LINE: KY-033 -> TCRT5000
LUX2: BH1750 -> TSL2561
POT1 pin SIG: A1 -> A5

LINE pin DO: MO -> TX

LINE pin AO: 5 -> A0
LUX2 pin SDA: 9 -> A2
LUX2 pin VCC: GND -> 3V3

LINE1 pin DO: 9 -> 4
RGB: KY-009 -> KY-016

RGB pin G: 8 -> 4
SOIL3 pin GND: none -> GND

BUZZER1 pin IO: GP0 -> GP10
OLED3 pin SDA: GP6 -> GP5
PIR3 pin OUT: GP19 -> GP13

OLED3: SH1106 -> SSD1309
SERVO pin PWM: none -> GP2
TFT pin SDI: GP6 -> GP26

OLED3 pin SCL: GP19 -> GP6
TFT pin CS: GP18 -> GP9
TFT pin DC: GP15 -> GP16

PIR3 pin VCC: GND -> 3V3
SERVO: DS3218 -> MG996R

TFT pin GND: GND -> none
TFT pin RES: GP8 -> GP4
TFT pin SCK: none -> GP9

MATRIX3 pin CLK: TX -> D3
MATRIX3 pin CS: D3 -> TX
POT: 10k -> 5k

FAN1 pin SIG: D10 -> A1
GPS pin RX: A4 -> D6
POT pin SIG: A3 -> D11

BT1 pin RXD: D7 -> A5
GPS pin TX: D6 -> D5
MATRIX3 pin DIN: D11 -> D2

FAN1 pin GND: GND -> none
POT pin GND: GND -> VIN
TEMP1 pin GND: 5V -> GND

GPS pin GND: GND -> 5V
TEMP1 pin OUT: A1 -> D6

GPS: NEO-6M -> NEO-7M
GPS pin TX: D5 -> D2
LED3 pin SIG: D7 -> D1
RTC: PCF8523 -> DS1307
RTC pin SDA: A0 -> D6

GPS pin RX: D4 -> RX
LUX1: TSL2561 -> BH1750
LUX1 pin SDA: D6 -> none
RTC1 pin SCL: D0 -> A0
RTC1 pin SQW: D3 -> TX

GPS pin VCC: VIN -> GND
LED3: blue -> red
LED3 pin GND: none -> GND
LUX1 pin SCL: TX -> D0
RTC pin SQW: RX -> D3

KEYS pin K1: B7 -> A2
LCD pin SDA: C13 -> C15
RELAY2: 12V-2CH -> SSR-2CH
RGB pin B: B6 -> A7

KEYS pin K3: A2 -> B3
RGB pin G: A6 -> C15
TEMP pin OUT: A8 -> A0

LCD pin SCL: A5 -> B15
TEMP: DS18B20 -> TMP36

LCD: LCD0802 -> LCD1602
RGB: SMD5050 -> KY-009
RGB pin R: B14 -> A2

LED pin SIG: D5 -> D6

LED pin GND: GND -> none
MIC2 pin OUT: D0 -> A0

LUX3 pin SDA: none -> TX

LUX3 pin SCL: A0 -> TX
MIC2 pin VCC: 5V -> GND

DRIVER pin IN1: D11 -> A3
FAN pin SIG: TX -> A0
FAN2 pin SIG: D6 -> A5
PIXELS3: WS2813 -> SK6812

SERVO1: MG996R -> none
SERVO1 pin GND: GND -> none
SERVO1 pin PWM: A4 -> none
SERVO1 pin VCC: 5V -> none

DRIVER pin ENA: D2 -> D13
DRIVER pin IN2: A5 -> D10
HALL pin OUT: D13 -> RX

**TASK TO CARRY OUT:**
Answer with nothing but the count of lines in the entries that hold the word "DRIVER".

**REPLY:**
3